■ Exercise directions: Take the entries below and print only the lines from the one with "[142 478 208 542]" through the one with "[527 239 589 290]", exactly as they stand, both ends included.

┏━━

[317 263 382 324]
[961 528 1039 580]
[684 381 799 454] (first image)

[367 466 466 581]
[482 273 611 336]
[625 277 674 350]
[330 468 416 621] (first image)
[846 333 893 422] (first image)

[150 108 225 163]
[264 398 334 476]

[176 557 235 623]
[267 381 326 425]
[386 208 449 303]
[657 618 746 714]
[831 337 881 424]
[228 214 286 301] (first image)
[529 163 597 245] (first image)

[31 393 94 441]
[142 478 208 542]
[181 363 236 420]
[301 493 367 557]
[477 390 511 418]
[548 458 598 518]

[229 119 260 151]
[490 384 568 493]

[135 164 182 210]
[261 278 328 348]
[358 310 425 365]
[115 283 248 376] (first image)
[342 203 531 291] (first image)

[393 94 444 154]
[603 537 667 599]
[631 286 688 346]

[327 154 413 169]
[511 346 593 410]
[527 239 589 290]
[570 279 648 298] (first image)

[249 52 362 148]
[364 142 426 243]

┗━━

■ Written answer:
[142 478 208 542]
[181 363 236 420]
[301 493 367 557]
[477 390 511 418]
[548 458 598 518]

[229 119 260 151]
[490 384 568 493]

[135 164 182 210]
[261 278 328 348]
[358 310 425 365]
[115 283 248 376] (first image)
[342 203 531 291] (first image)

[393 94 444 154]
[603 537 667 599]
[631 286 688 346]

[327 154 413 169]
[511 346 593 410]
[527 239 589 290]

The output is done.